* Extracted information
—————
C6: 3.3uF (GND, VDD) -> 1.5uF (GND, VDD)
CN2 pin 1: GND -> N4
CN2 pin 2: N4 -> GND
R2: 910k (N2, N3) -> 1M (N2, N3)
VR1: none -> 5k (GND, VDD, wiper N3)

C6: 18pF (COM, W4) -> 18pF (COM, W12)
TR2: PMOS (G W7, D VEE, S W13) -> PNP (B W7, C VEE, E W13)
—————
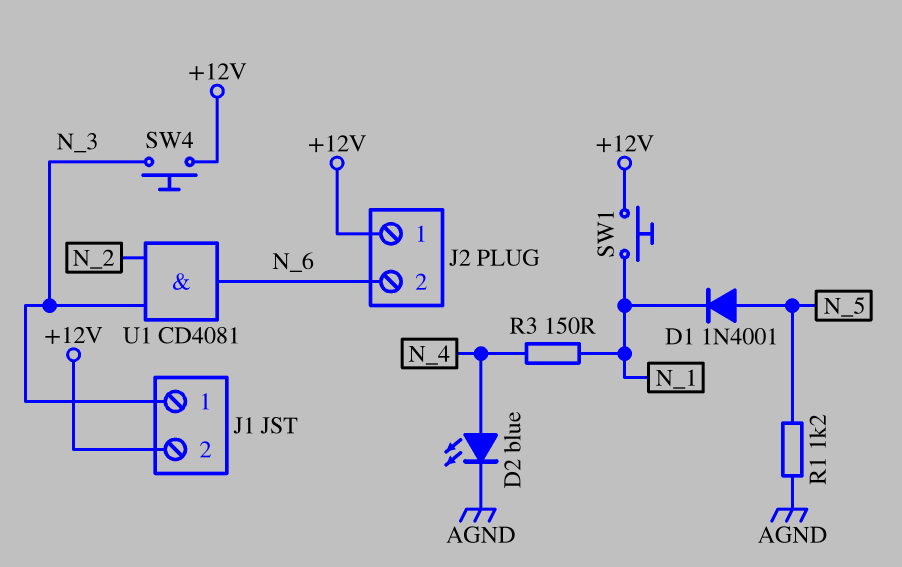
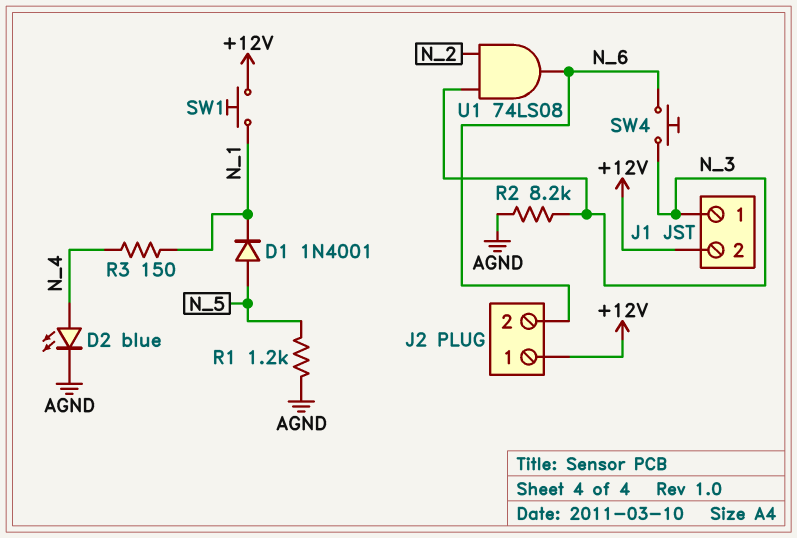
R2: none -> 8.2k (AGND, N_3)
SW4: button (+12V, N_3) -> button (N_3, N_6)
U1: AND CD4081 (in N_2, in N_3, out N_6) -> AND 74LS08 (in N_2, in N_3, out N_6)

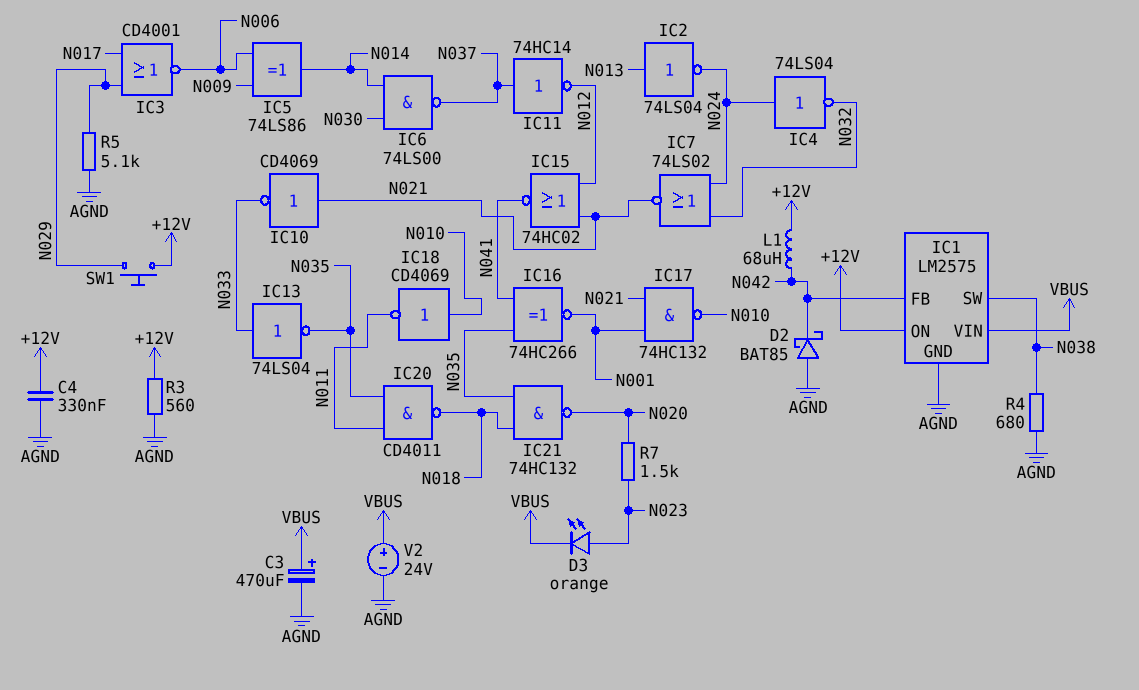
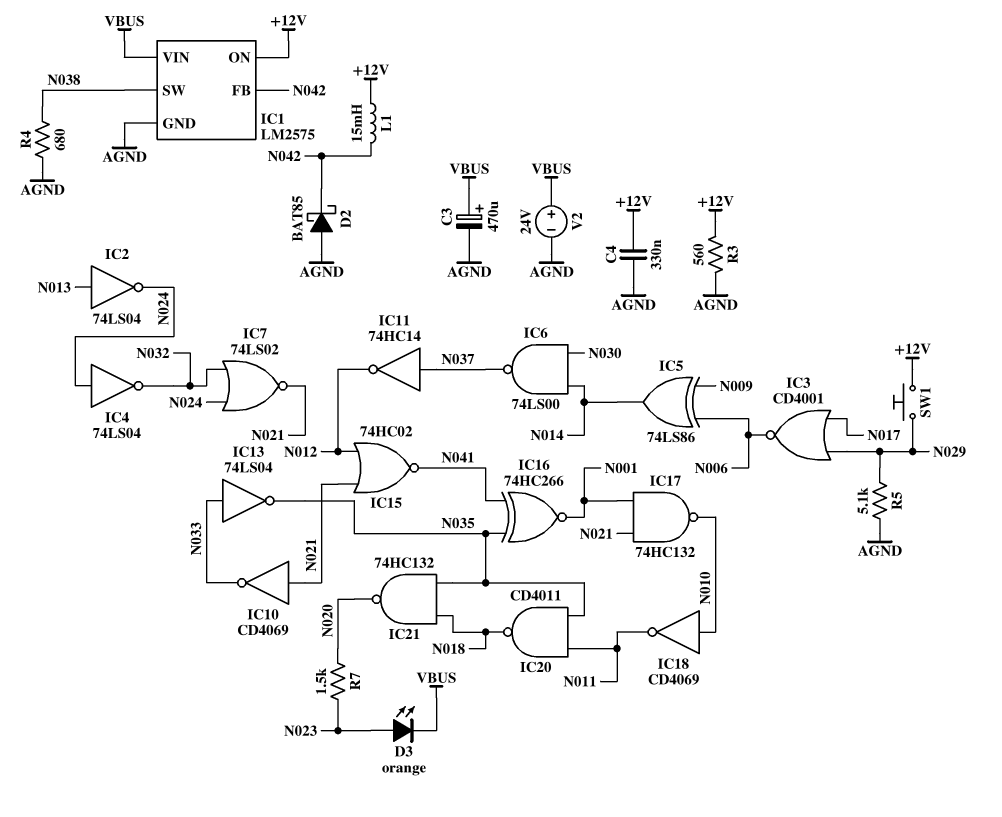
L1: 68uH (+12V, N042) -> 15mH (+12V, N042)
—————
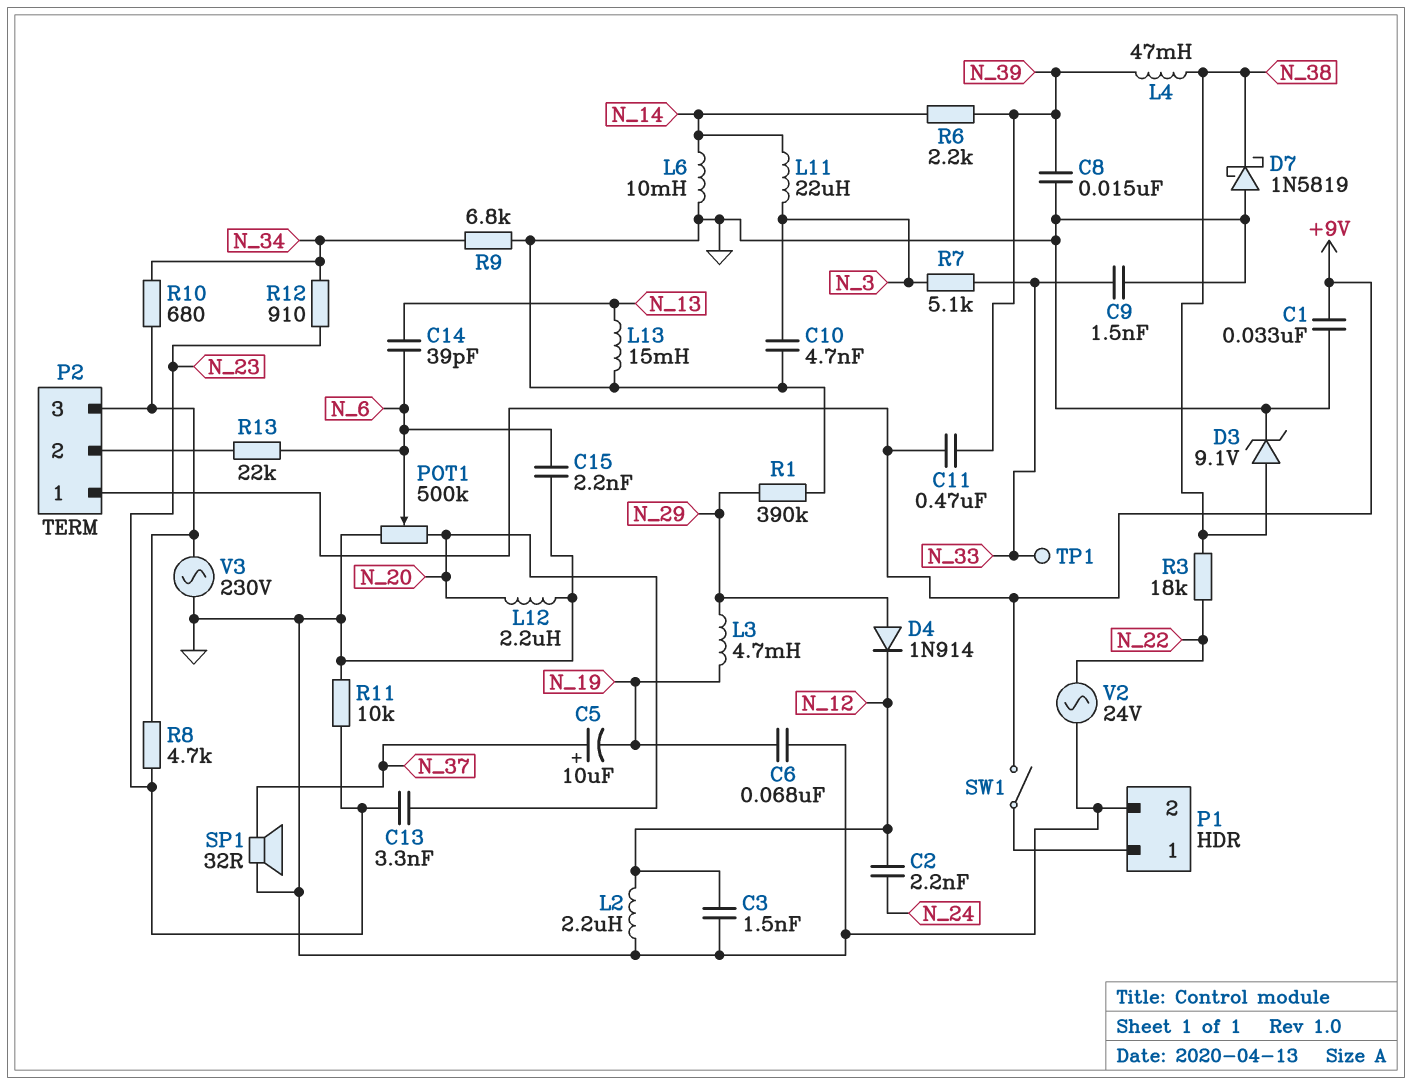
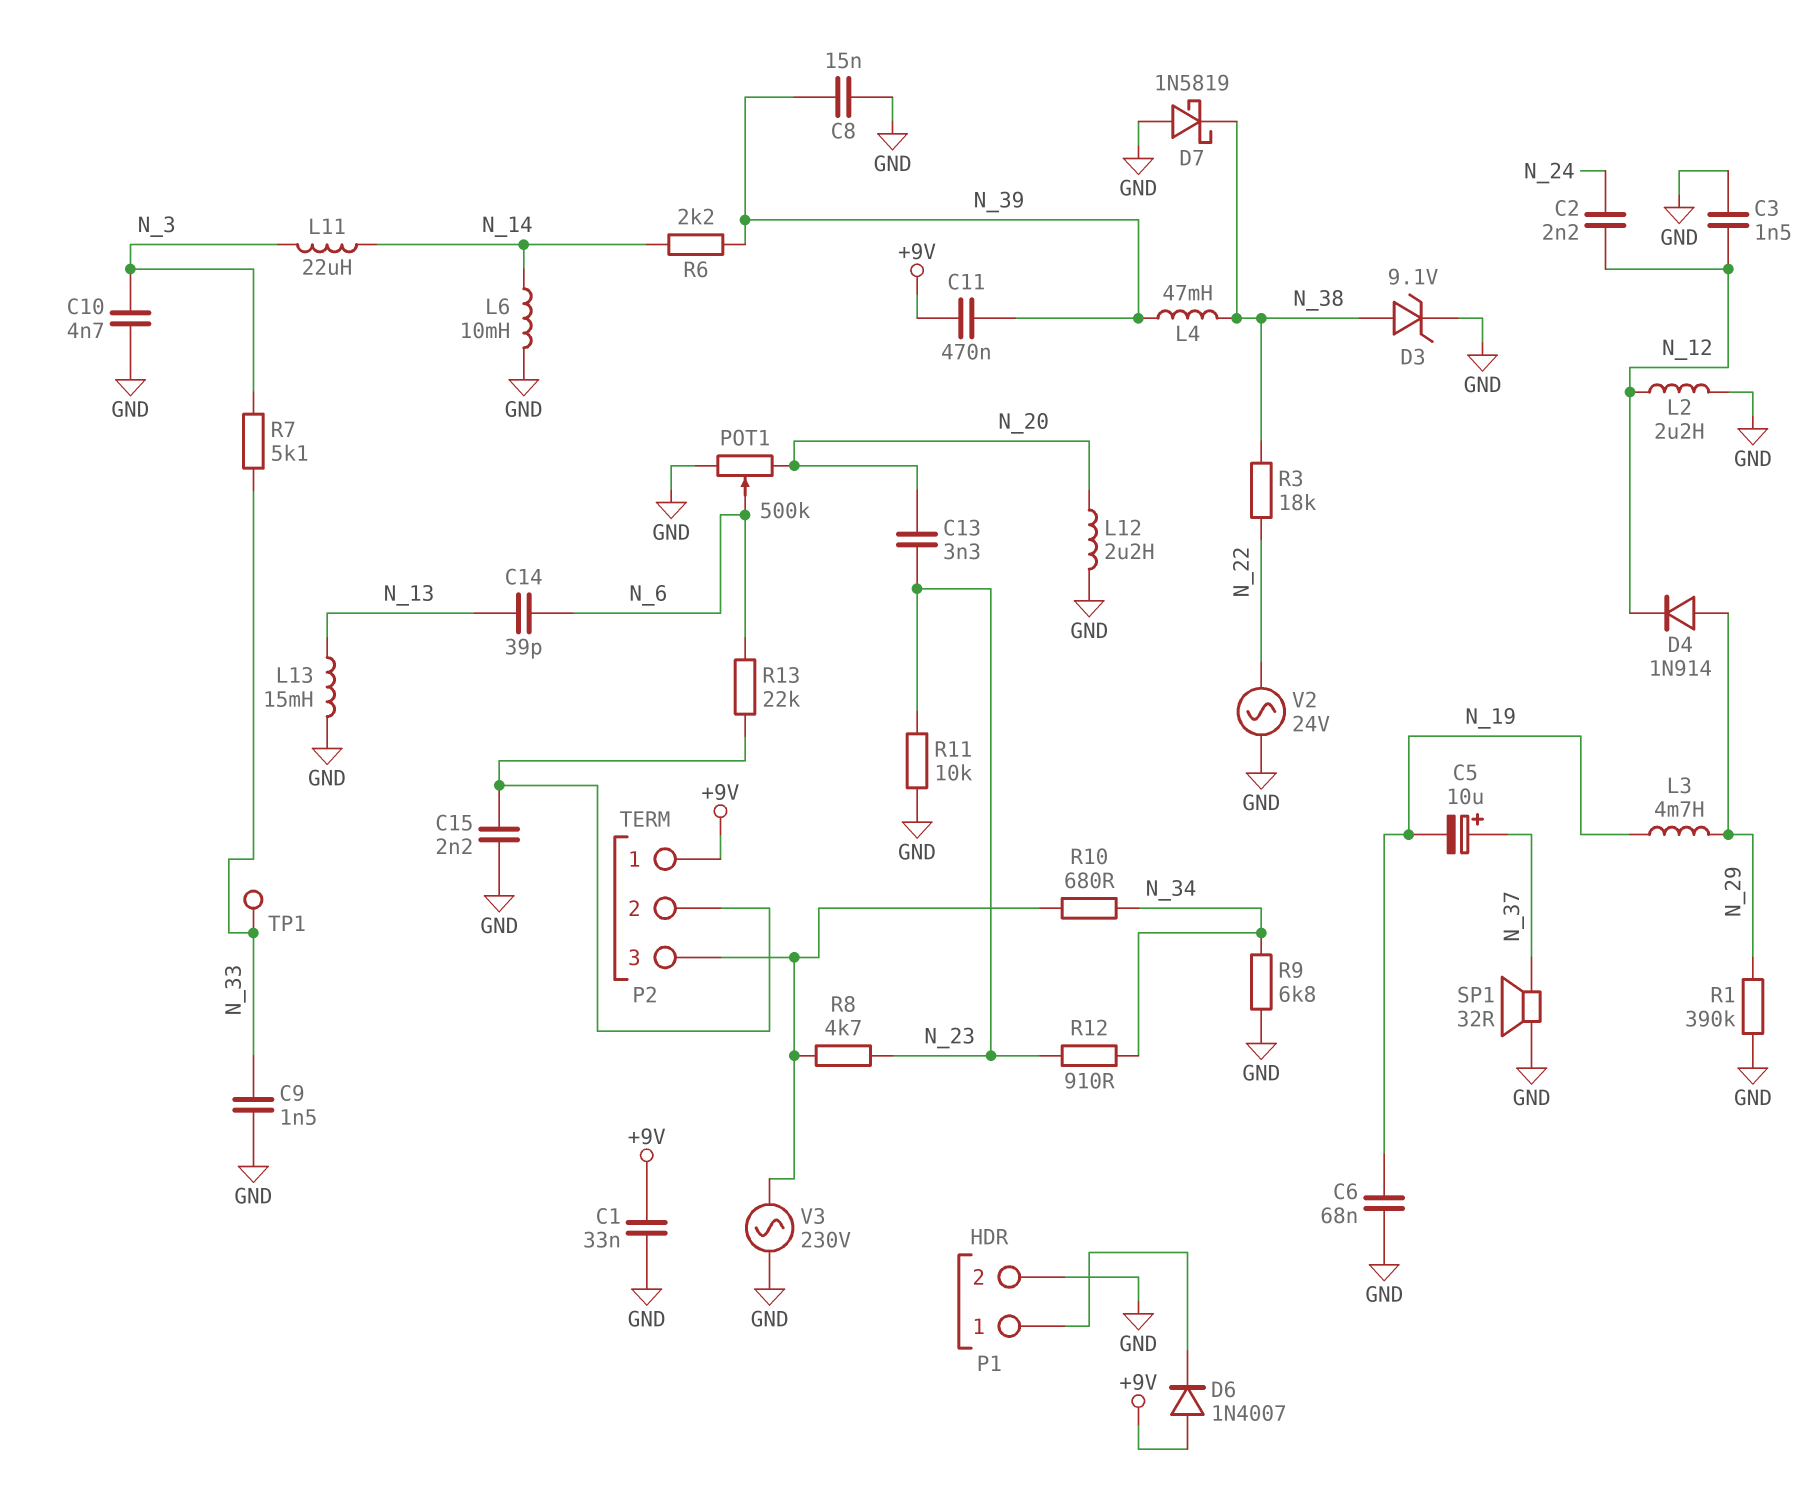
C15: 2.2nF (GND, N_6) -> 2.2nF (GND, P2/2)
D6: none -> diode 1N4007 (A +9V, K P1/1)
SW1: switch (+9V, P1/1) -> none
—————
* Aim of the exercise
Looking at the records above, return exactly the lines from the line with "CN2 pin 1: GND -> N4" to the line with "TR2: PMOS (G", both ends included.

* Written answer
CN2 pin 1: GND -> N4
CN2 pin 2: N4 -> GND
R2: 910k (N2, N3) -> 1M (N2, N3)
VR1: none -> 5k (GND, VDD, wiper N3)

C6: 18pF (COM, W4) -> 18pF (COM, W12)
TR2: PMOS (G W7, D VEE, S W13) -> PNP (B W7, C VEE, E W13)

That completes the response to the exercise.